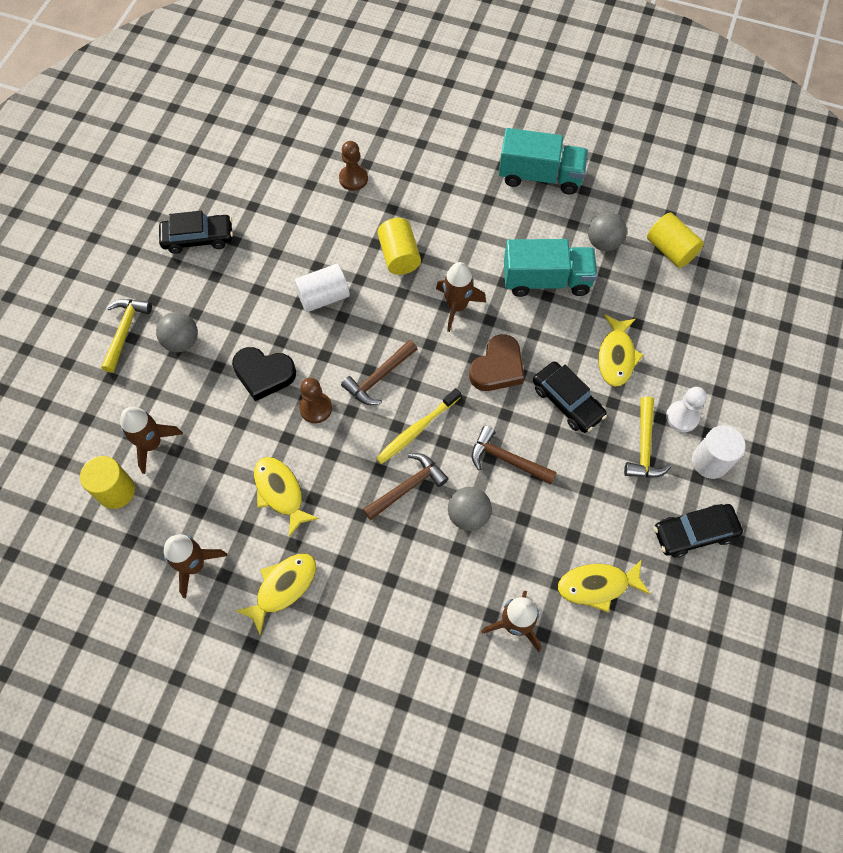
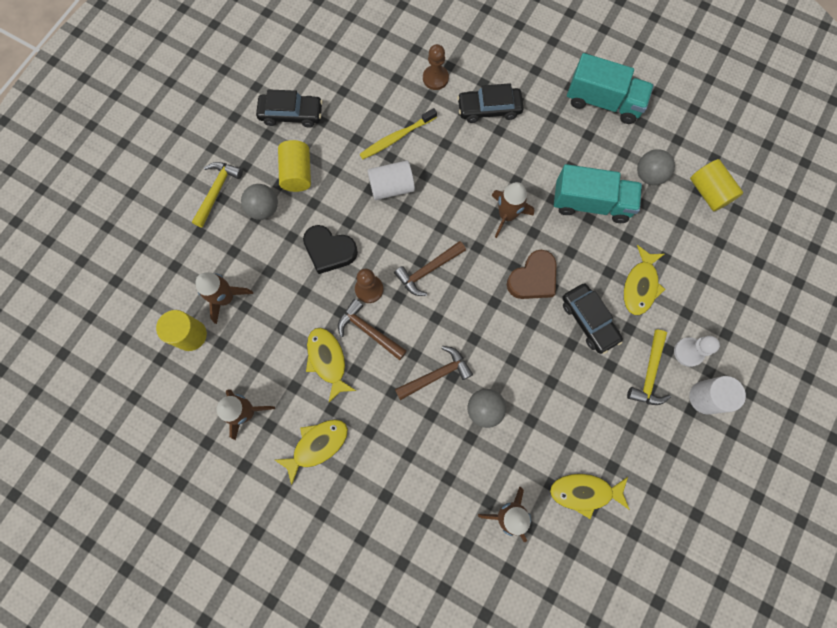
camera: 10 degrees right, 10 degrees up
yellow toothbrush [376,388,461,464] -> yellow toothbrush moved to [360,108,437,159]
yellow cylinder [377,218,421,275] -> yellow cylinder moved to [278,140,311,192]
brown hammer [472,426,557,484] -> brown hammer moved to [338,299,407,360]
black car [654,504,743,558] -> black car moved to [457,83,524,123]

··········

(WHAT THE TASK REQUIRES)
Return each line of the listing that holds the string "yellow".

(SOLUTION)
yellow toothbrush [376,388,461,464] -> yellow toothbrush moved to [360,108,437,159]
yellow cylinder [377,218,421,275] -> yellow cylinder moved to [278,140,311,192]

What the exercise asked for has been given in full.